** Opening RECORDS TO USE block **

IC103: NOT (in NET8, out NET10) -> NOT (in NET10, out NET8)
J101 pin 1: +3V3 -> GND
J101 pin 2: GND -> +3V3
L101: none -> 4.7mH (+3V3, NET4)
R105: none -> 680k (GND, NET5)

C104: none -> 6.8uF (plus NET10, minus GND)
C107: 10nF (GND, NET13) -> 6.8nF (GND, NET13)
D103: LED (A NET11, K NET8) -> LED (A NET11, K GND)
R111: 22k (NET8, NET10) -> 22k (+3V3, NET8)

** Closing RECORDS TO USE block **
** Opening RECORDS TO USE block **

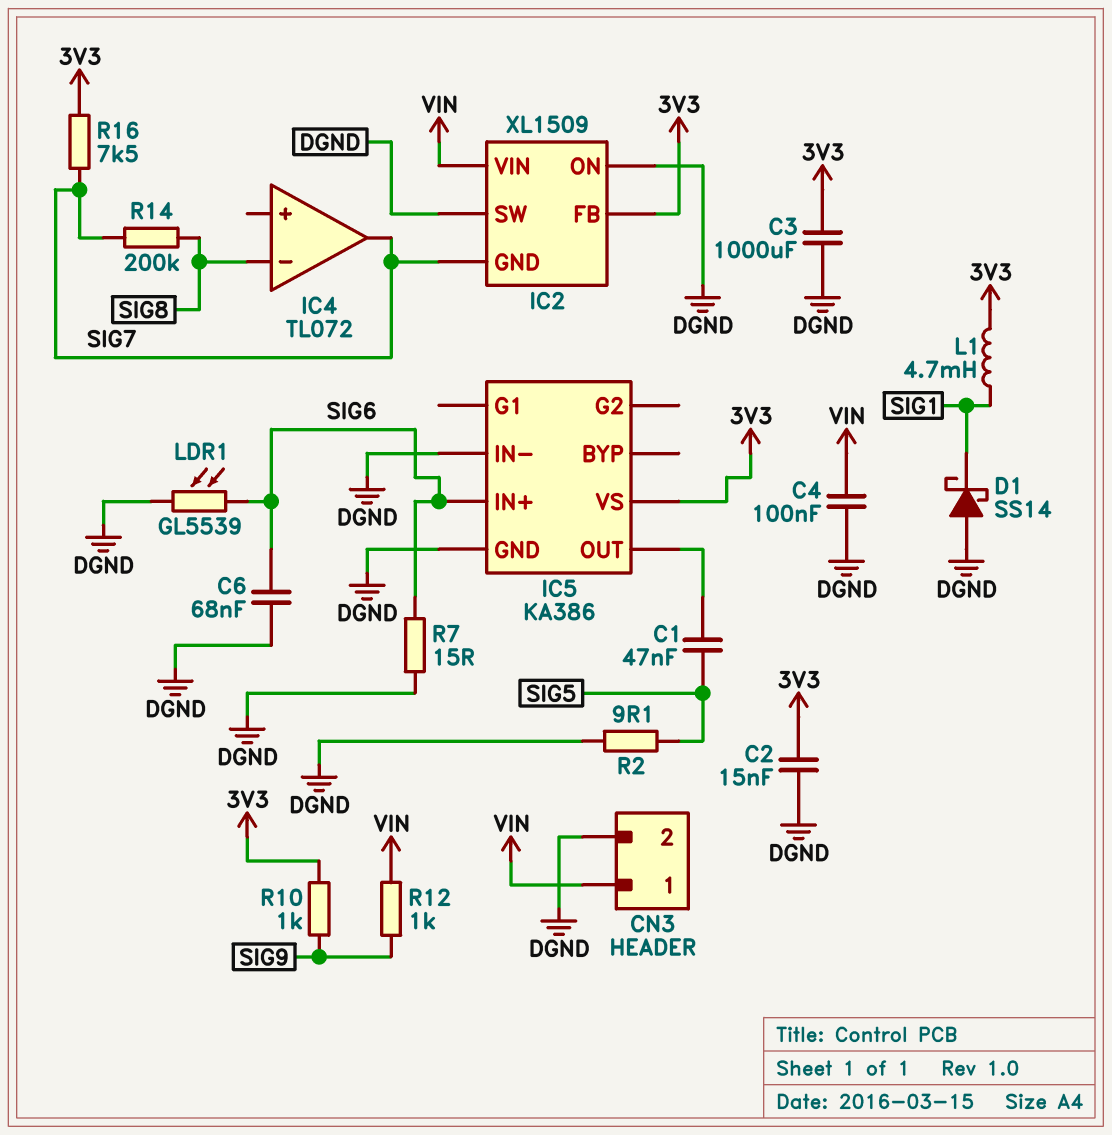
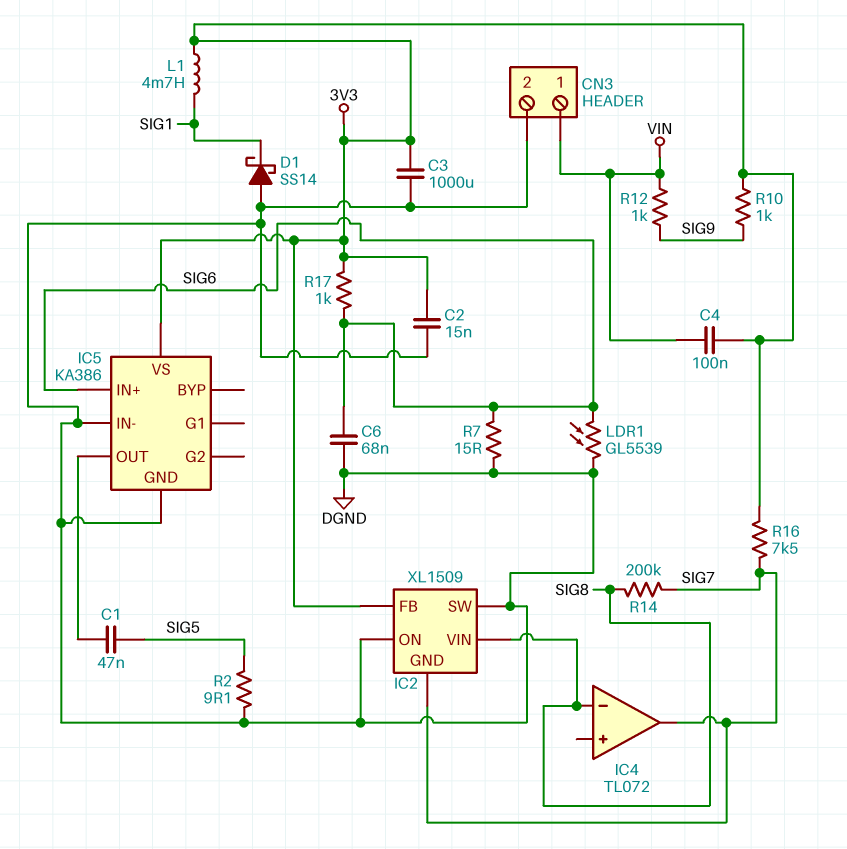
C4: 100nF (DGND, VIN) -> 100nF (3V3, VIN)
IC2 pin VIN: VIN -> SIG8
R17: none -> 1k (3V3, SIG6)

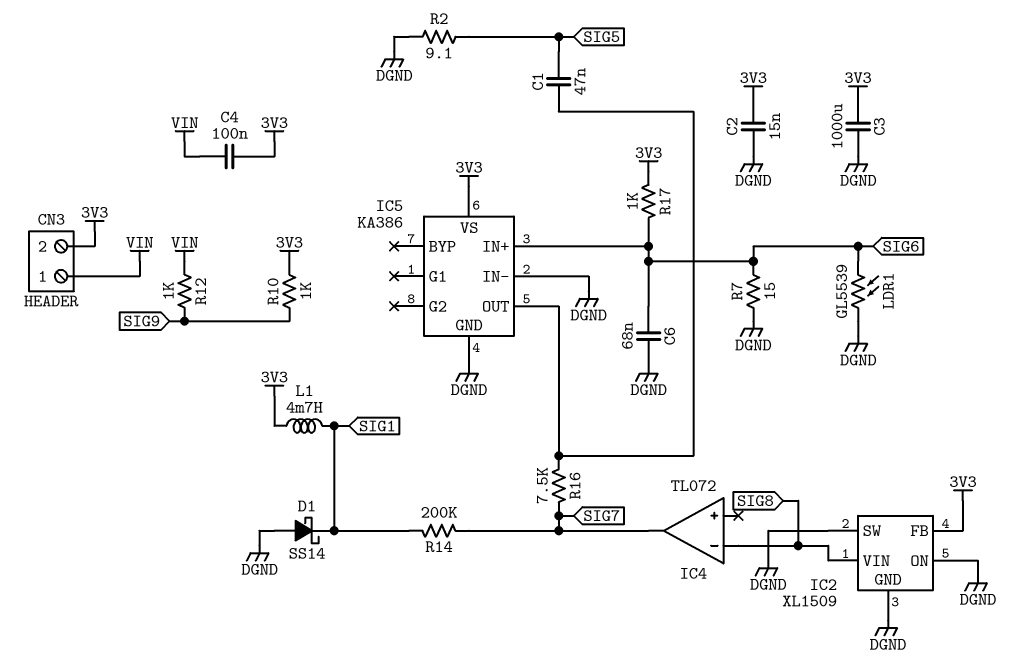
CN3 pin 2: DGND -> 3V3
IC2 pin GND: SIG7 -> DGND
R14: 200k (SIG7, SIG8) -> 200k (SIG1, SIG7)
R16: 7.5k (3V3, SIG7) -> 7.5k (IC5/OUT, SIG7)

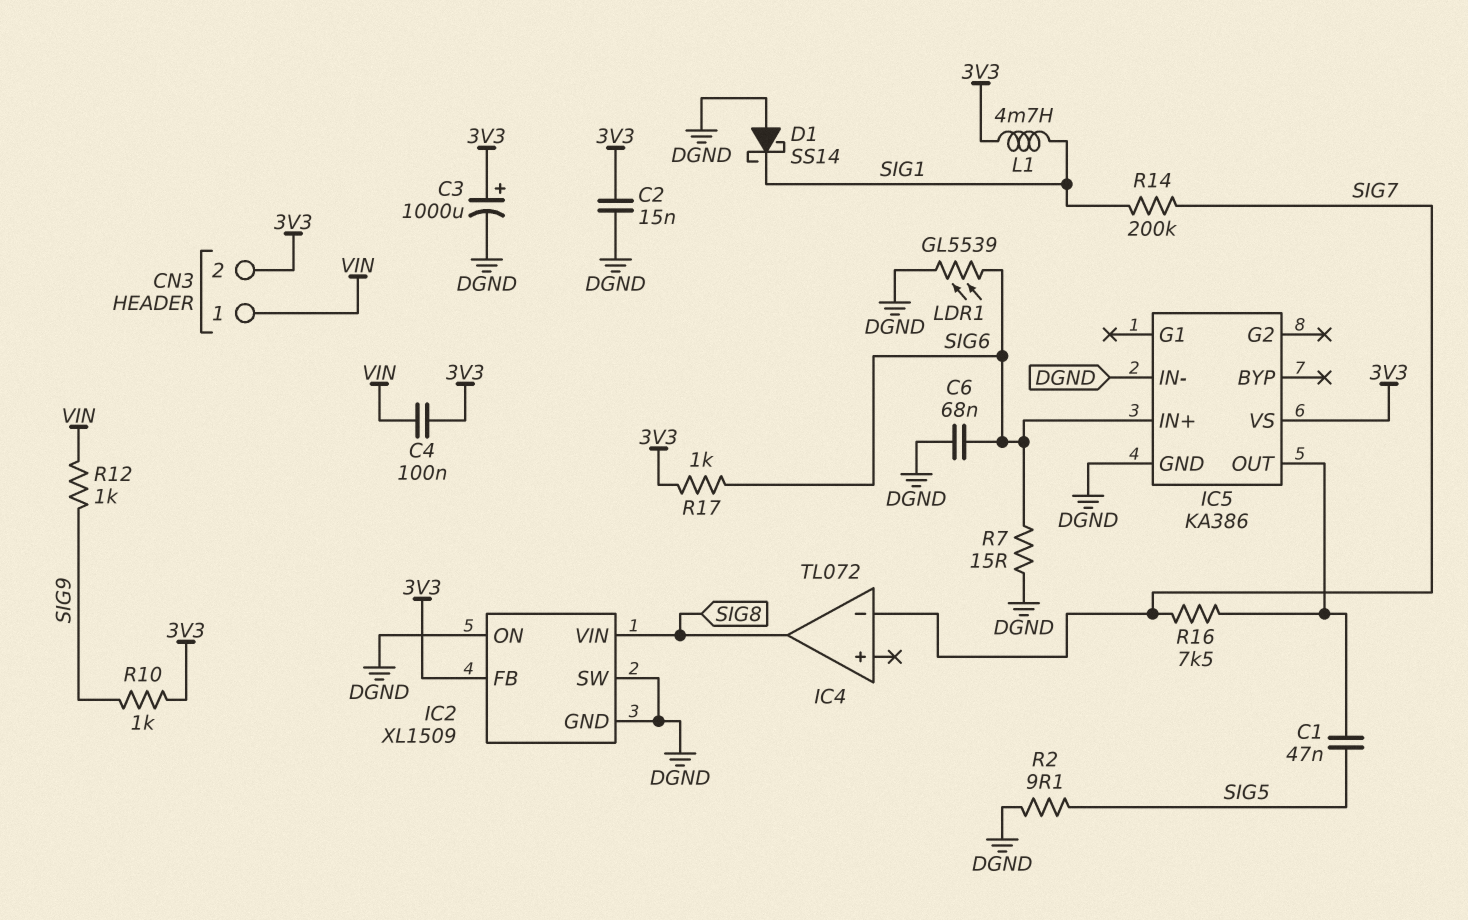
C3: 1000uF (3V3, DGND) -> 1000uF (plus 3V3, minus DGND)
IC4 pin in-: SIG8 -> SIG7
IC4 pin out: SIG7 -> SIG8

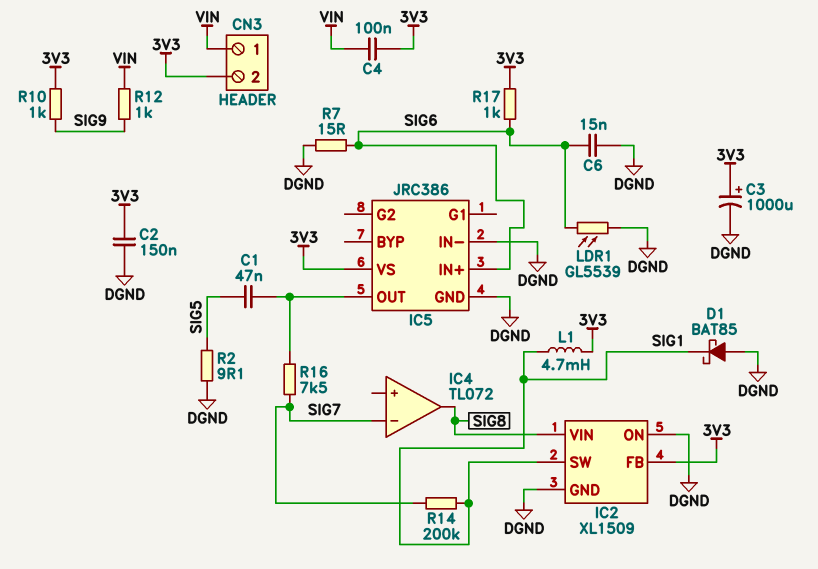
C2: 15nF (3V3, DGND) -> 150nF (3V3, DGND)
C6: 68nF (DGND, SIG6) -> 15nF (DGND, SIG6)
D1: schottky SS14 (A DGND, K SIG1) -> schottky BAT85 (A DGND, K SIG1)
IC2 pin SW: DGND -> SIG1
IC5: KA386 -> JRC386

** Closing RECORDS TO USE block **
** Opening RECORDS TO USE block **

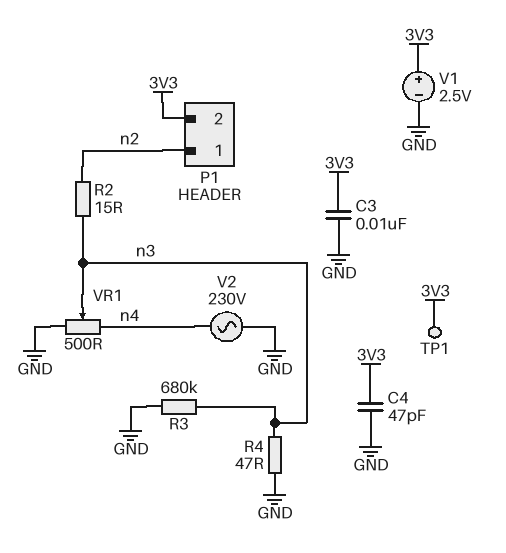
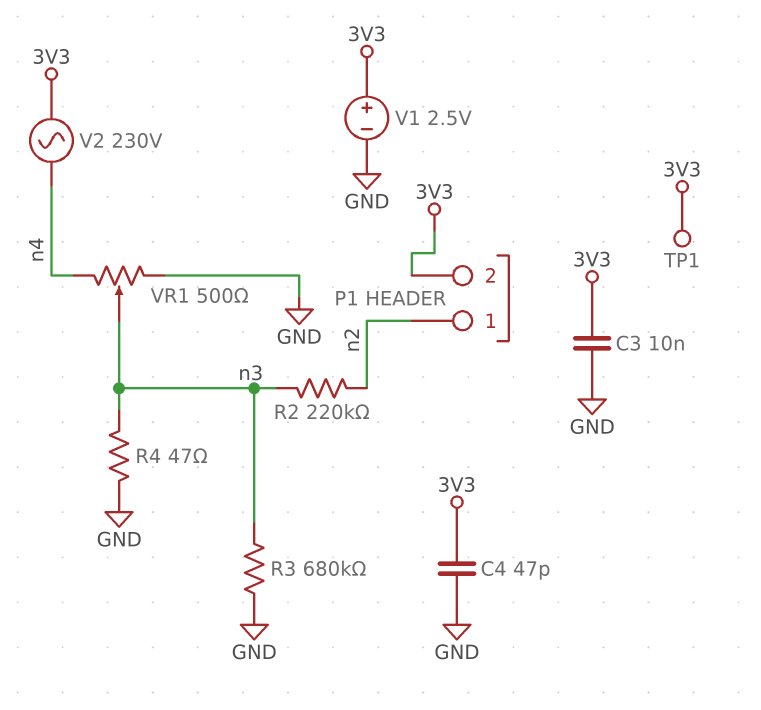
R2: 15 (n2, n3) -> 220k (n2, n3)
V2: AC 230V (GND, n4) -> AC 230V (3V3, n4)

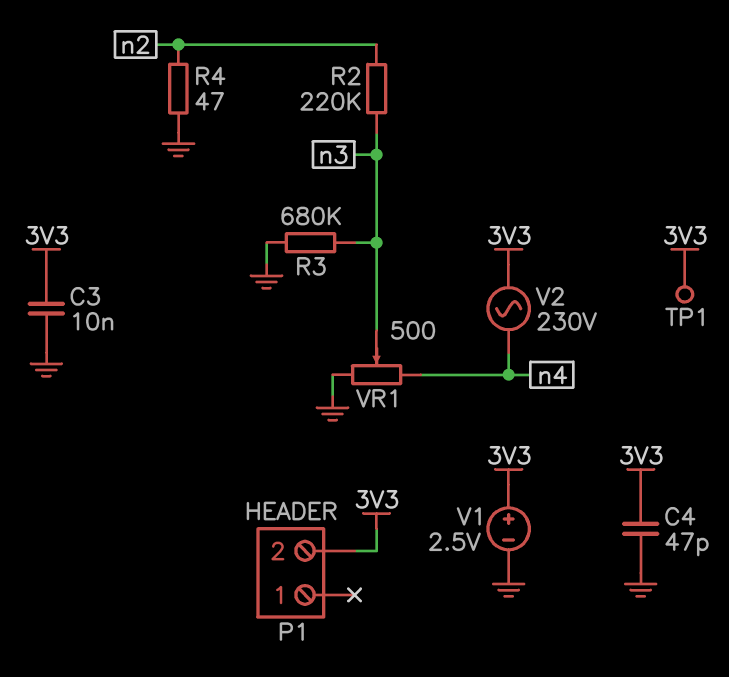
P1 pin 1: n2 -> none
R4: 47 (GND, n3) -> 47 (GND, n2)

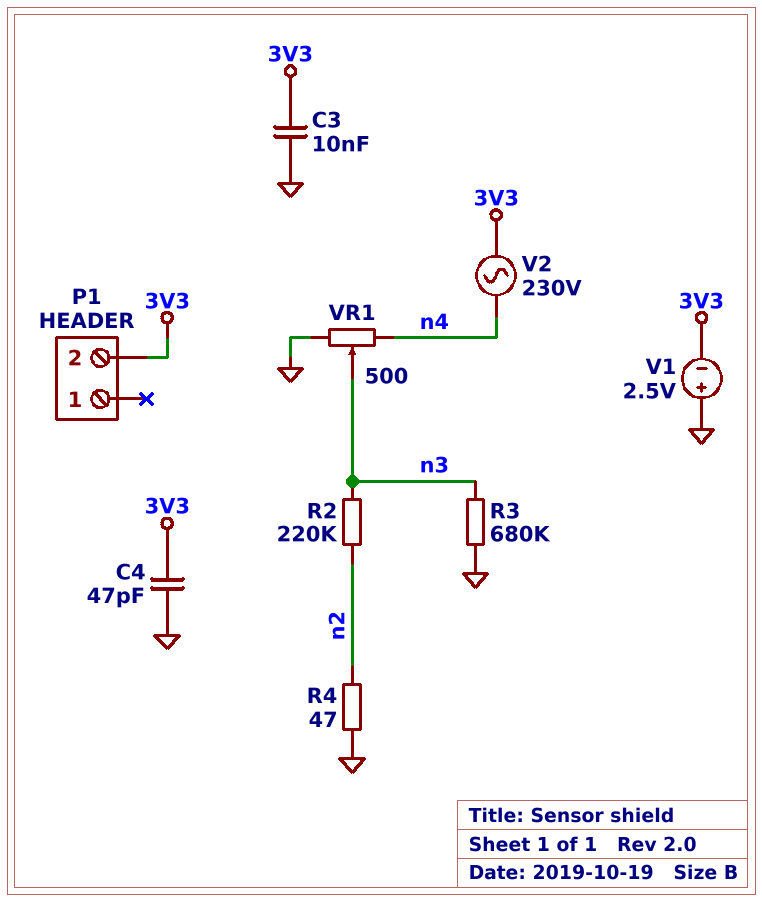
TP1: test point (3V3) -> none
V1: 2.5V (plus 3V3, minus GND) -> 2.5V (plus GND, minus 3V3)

** Closing RECORDS TO USE block **

▶ [EXERCISE DIRECTIONS] Report all lines in the records that include the string "none".

▶ [THE ANSWER]
L101: none -> 4.7mH (+3V3, NET4)
R105: none -> 680k (GND, NET5)
C104: none -> 6.8uF (plus NET10, minus GND)
R17: none -> 1k (3V3, SIG6)
P1 pin 1: n2 -> none
TP1: test point (3V3) -> none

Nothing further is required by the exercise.